Exercise requirements
A word-for-word transcript of the closing lines is required: from the one with "C7: 1.5uF (DIS, RAMP) -> 1.5uF (AGND, RAMP)" through the final line of the data.

##### Source material

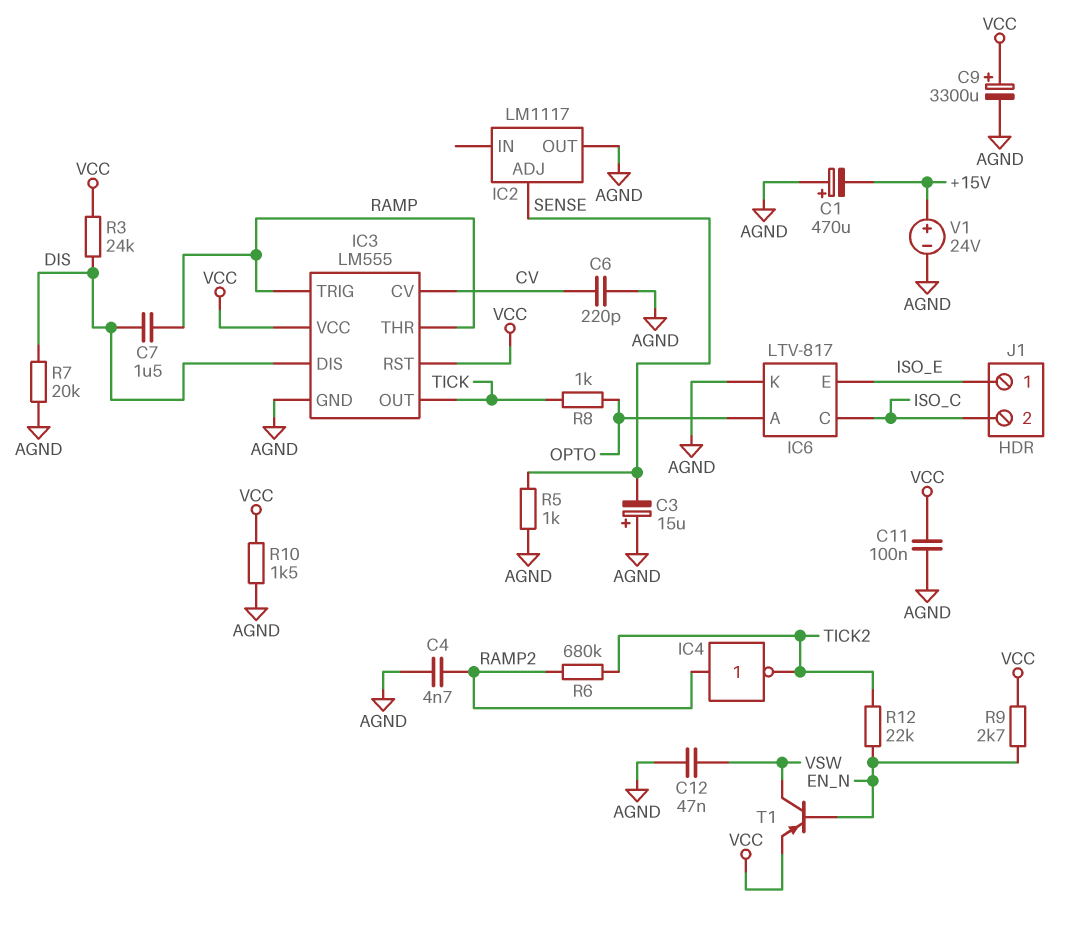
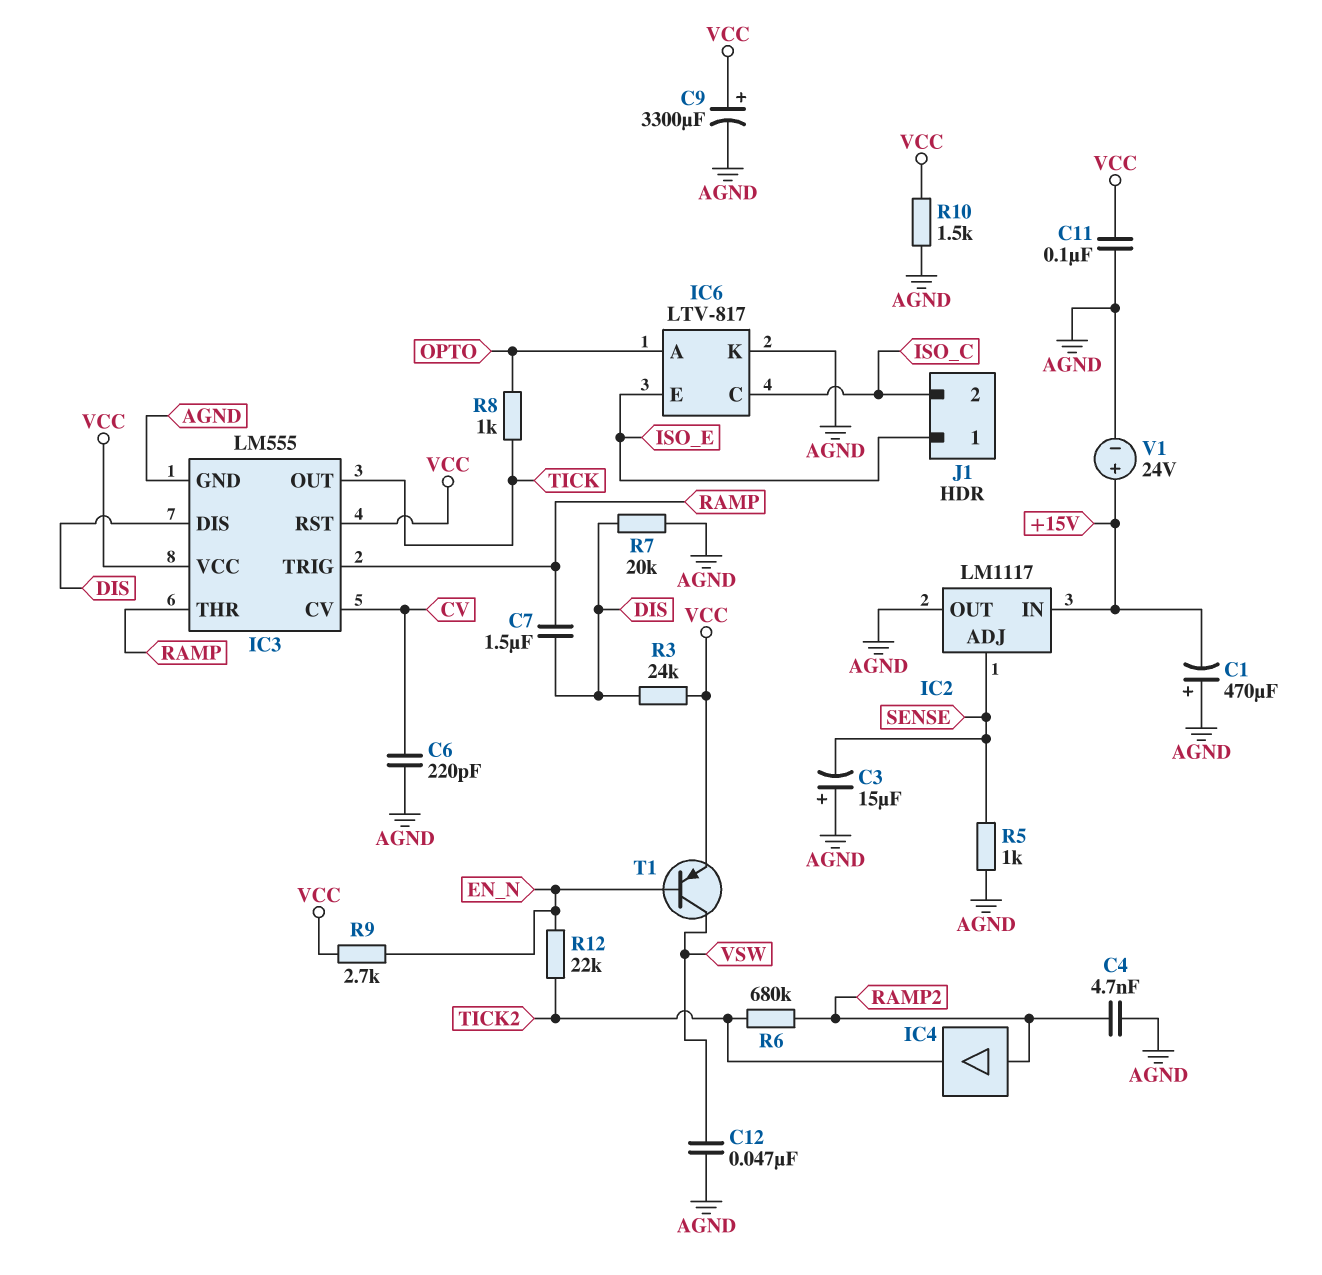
IC2 pin IN: none -> +15V
IC4: NOT (in RAMP2, out TICK2) -> buffer (in RAMP2, out TICK2)

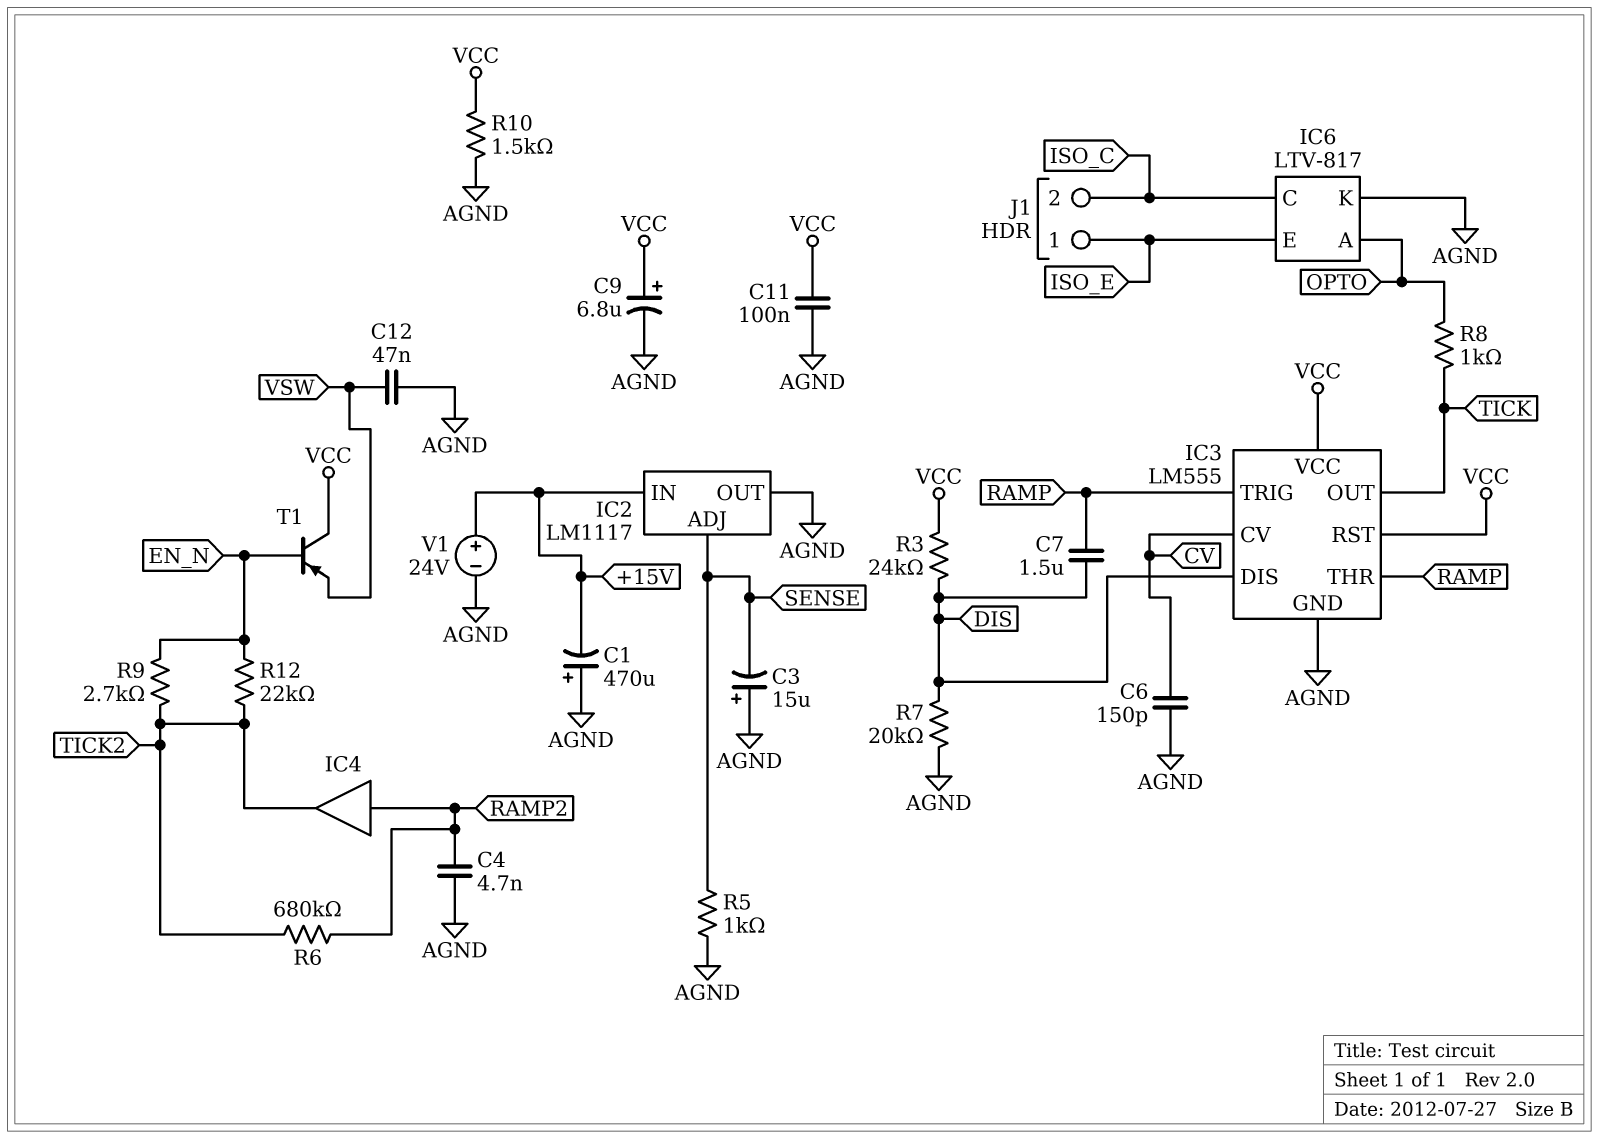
C6: 220pF (AGND, CV) -> 150pF (AGND, CV)
C9: 3300uF (plus VCC, minus AGND) -> 6.8uF (plus VCC, minus AGND)
R9: 2.7k (EN_N, VCC) -> 2.7k (EN_N, TICK2)
T1: PNP (B EN_N, C VSW, E VCC) -> PNP (B EN_N, C VCC, E VSW)

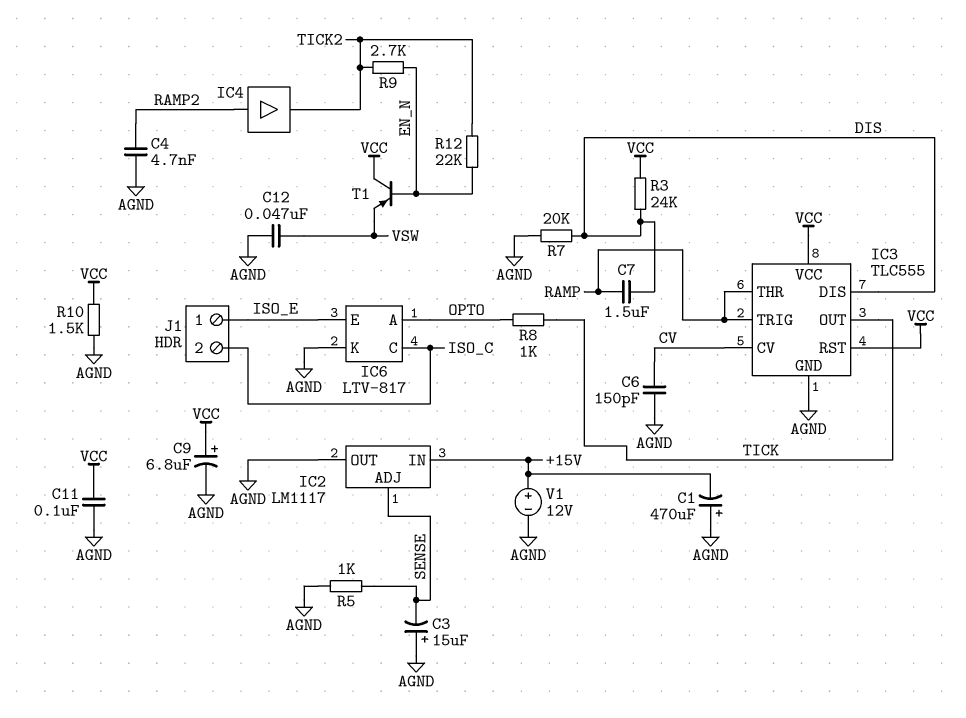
IC3: LM555 -> TLC555
R6: 680k (RAMP2, TICK2) -> none
V1: 24V (plus +15V, minus AGND) -> 12V (plus +15V, minus AGND)

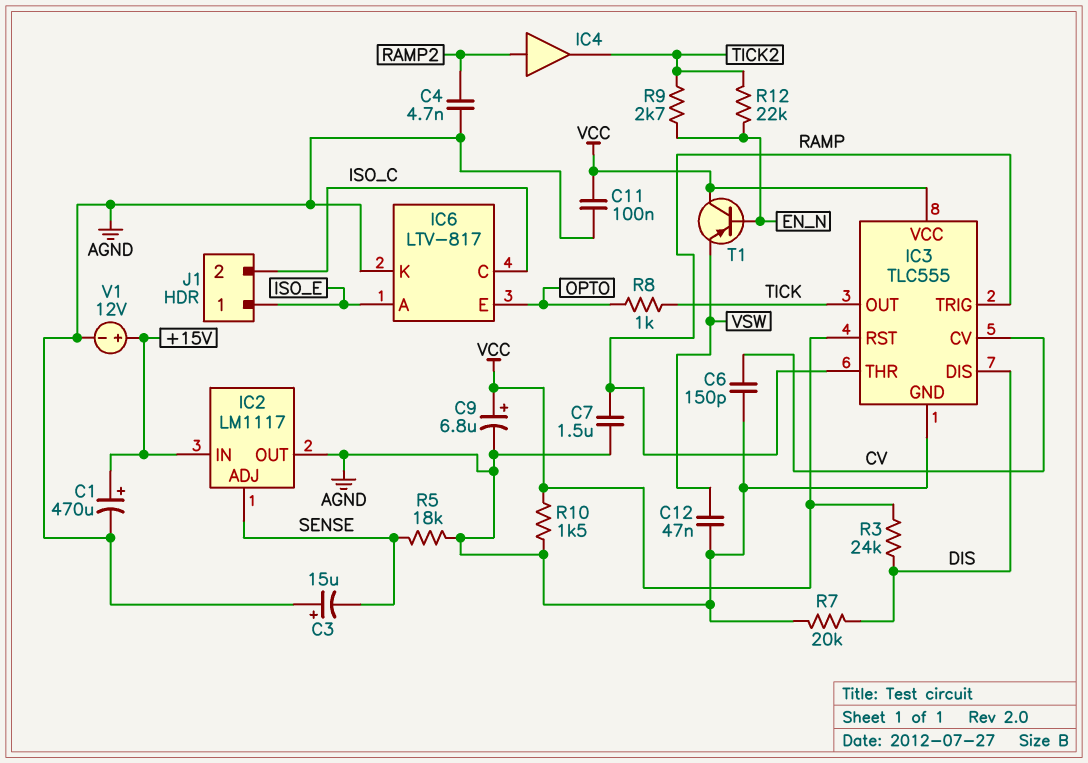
C1: 470uF (plus AGND, minus +15V) -> 470uF (plus +15V, minus AGND)
C7: 1.5uF (DIS, RAMP) -> 1.5uF (AGND, RAMP)
IC6 pin A: OPTO -> ISO_E
IC6 pin E: ISO_E -> OPTO
R5: 1k (AGND, SENSE) -> 18k (AGND, SENSE)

##########

Result below
C7: 1.5uF (DIS, RAMP) -> 1.5uF (AGND, RAMP)
IC6 pin A: OPTO -> ISO_E
IC6 pin E: ISO_E -> OPTO
R5: 1k (AGND, SENSE) -> 18k (AGND, SENSE)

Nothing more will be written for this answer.